* Exercise
Copy every line from the records that holds the word "botón".

* Material provided
════════

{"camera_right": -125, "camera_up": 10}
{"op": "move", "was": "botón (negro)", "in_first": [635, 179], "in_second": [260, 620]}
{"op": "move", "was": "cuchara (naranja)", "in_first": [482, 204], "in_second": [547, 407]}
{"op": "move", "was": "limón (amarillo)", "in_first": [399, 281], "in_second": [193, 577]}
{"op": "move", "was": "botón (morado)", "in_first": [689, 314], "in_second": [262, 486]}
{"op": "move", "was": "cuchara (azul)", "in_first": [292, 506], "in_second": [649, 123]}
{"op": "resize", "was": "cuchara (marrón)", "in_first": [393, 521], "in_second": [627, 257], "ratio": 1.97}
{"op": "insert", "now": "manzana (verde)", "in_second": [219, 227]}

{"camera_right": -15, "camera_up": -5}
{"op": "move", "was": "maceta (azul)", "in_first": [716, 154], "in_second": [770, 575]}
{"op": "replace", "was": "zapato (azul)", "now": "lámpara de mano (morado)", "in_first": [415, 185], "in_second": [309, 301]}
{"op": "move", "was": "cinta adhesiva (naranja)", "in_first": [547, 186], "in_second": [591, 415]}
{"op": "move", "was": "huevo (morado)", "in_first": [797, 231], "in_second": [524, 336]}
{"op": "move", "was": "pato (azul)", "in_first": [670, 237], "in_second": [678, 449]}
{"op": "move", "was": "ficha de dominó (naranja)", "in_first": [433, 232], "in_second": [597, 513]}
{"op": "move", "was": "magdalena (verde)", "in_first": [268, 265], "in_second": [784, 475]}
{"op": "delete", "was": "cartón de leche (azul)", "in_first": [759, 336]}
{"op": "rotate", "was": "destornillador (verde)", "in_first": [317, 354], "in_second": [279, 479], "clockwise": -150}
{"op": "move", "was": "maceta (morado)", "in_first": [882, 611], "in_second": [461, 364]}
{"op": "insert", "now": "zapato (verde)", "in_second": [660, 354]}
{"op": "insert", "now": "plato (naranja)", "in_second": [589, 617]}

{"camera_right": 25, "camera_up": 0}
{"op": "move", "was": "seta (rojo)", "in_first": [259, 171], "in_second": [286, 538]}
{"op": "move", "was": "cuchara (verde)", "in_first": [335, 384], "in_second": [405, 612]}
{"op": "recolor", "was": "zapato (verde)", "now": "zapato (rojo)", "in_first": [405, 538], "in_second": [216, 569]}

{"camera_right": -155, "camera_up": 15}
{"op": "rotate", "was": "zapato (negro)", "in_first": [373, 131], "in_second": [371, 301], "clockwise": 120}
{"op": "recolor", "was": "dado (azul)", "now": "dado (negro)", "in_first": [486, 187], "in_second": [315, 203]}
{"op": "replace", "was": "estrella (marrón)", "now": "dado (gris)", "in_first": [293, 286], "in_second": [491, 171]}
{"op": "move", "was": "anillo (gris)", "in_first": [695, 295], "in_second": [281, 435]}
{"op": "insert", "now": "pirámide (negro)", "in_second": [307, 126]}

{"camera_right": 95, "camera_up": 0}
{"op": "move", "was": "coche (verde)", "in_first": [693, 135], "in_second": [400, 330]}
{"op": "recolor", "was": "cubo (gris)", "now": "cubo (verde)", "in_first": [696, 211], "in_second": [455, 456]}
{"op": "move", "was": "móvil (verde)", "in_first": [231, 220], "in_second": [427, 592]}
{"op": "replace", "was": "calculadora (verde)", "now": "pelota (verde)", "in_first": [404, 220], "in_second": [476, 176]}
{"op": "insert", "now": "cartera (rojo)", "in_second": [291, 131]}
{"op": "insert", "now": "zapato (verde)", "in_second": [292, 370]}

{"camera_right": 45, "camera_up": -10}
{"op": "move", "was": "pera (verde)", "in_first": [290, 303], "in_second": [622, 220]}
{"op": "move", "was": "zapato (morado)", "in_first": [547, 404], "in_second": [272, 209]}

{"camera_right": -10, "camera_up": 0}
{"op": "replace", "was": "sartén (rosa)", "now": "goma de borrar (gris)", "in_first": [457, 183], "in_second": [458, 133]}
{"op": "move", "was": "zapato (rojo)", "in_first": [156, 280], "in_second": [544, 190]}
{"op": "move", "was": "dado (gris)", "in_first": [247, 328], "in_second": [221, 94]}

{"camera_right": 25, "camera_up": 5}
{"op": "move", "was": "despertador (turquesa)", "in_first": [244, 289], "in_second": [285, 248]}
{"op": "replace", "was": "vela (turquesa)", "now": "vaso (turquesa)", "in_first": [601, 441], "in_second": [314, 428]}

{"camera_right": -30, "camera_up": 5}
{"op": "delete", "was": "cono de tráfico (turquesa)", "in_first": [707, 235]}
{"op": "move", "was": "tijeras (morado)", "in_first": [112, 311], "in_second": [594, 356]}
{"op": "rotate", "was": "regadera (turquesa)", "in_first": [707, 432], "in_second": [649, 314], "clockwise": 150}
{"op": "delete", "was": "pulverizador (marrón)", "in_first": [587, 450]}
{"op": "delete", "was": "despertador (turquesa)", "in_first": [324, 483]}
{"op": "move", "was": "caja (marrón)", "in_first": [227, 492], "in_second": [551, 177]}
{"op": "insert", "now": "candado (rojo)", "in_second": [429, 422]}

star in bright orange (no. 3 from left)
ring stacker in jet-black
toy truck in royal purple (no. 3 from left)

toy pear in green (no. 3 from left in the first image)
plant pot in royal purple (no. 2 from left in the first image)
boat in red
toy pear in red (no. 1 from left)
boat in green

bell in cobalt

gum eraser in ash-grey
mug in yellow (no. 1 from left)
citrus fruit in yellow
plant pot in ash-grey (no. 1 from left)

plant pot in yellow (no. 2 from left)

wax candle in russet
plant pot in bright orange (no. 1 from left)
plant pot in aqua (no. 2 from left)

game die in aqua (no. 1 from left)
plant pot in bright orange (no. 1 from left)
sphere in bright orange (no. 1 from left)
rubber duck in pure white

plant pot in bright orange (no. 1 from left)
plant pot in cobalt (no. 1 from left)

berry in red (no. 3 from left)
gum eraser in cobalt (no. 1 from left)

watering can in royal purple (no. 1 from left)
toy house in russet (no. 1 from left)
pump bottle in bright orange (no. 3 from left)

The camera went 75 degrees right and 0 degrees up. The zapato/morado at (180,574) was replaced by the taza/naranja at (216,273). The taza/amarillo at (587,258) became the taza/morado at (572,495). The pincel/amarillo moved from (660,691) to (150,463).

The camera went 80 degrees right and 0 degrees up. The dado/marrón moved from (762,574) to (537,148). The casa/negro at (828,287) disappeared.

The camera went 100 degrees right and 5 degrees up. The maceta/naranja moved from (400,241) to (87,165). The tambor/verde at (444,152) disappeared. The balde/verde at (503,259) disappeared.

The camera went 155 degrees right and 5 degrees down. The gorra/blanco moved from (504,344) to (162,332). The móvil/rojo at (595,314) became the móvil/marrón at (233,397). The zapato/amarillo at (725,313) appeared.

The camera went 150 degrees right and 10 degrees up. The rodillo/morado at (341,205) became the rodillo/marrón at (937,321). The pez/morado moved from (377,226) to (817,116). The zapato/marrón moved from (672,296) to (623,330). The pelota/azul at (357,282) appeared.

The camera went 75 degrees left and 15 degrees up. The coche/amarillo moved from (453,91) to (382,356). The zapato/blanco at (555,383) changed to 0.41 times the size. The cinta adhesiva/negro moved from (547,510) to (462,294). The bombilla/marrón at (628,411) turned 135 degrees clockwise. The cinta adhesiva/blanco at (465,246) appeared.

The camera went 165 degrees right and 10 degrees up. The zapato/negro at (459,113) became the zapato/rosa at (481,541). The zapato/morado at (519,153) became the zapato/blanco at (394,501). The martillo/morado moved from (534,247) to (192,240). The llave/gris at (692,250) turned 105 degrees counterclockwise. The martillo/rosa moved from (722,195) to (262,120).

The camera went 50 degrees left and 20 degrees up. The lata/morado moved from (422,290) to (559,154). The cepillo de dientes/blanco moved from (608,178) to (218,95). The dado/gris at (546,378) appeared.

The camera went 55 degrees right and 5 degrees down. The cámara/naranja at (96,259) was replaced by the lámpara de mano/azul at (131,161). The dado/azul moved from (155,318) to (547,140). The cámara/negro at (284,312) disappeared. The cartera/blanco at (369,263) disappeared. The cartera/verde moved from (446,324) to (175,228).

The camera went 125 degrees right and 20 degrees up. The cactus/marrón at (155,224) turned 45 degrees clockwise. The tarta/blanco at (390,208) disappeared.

════════

* Completed exercise
{"op": "move", "was": "botón (negro)", "in_first": [635, 179], "in_second": [260, 620]}
{"op": "move", "was": "botón (morado)", "in_first": [689, 314], "in_second": [262, 486]}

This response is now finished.